START Available records

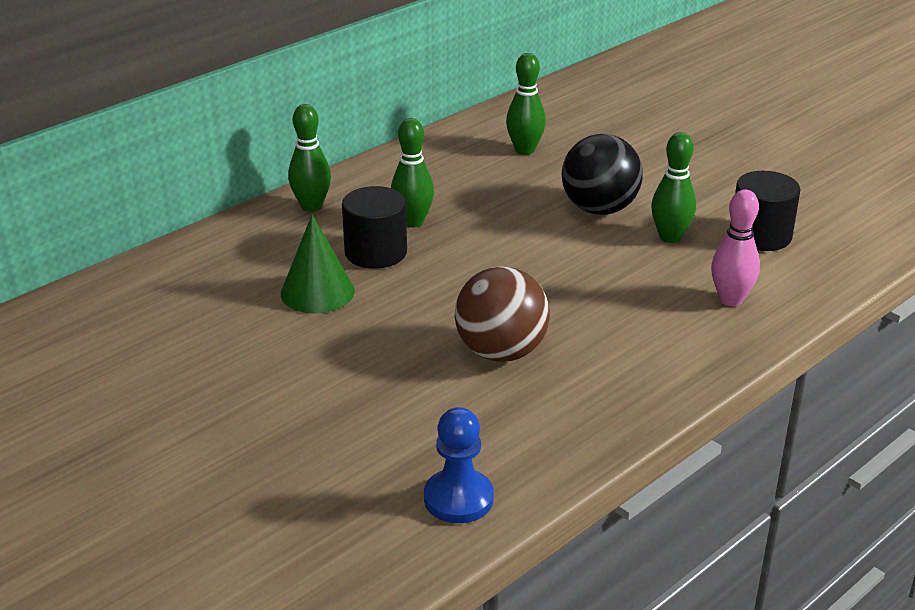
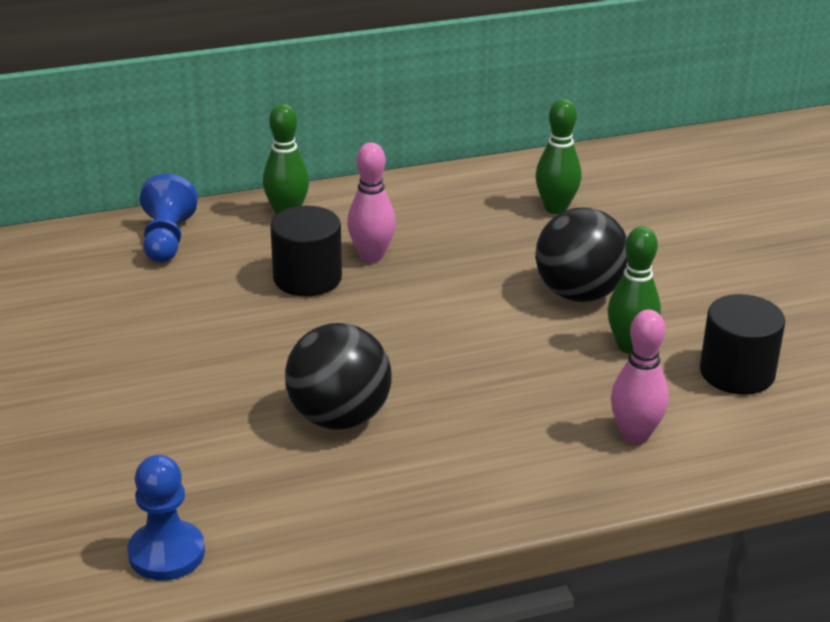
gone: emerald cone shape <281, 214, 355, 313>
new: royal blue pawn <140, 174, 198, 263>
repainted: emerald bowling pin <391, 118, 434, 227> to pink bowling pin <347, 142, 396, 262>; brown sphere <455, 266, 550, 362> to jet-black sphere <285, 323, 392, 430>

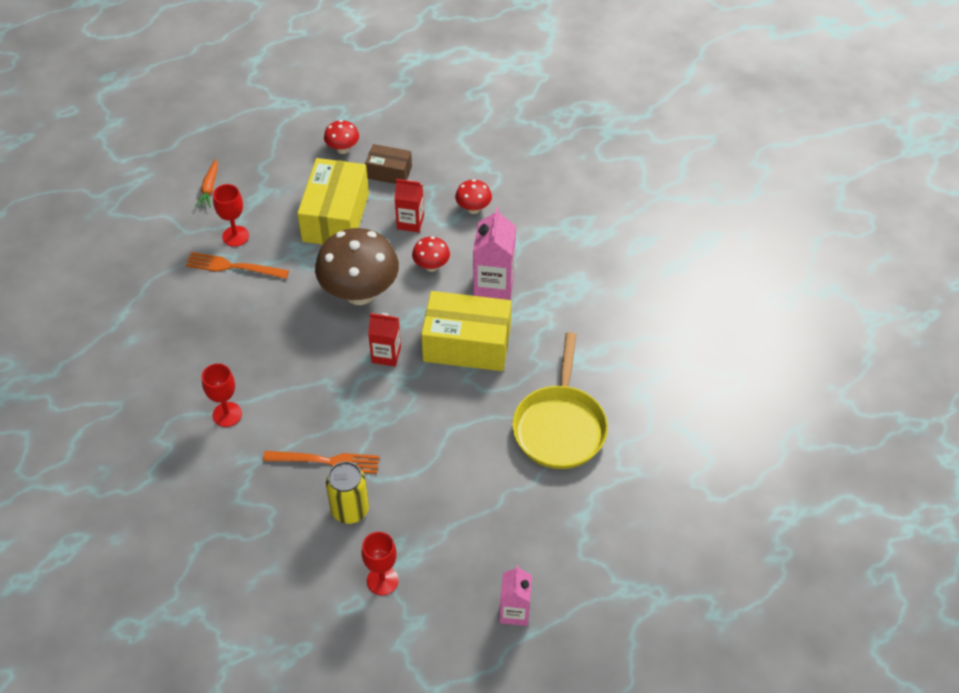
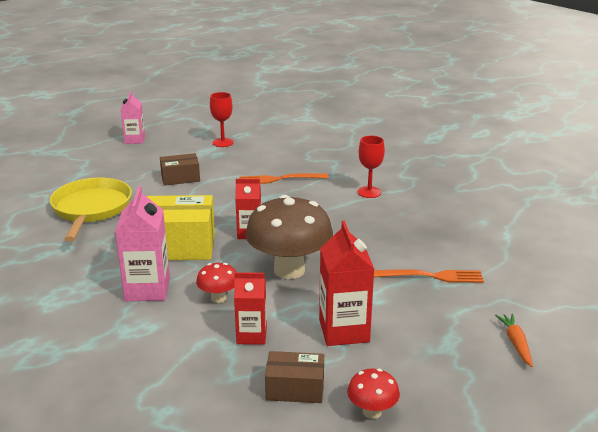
gone: scarlet chalice <213, 184, 249, 247>; golden can <326, 461, 369, 524>; scarlet toadstool <455, 179, 492, 214>
new: brown package <160, 153, 200, 186>
swapped: golden package <297, 158, 369, 245> to scarlet carton <319, 220, 374, 346>

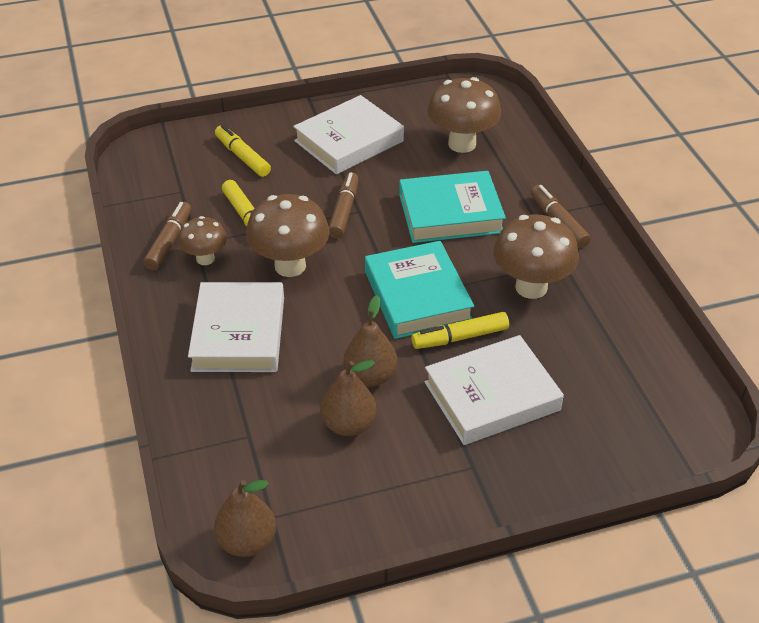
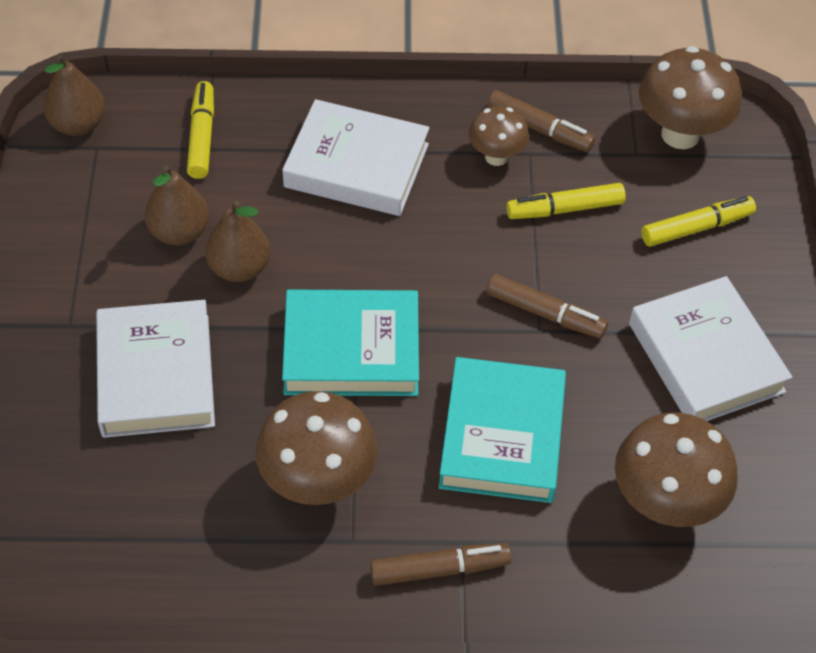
shifted: brown toadstool <246, 194, 330, 277> to <639, 46, 742, 149>; golden marker pen <411, 312, 509, 349> to <187, 81, 214, 179>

END Available records

**Work instructions:**
For each line in the records that contains the word "package", make a copy.

**Exercise response:**
new: brown package <160, 153, 200, 186>
swapped: golden package <297, 158, 369, 245> to scarlet carton <319, 220, 374, 346>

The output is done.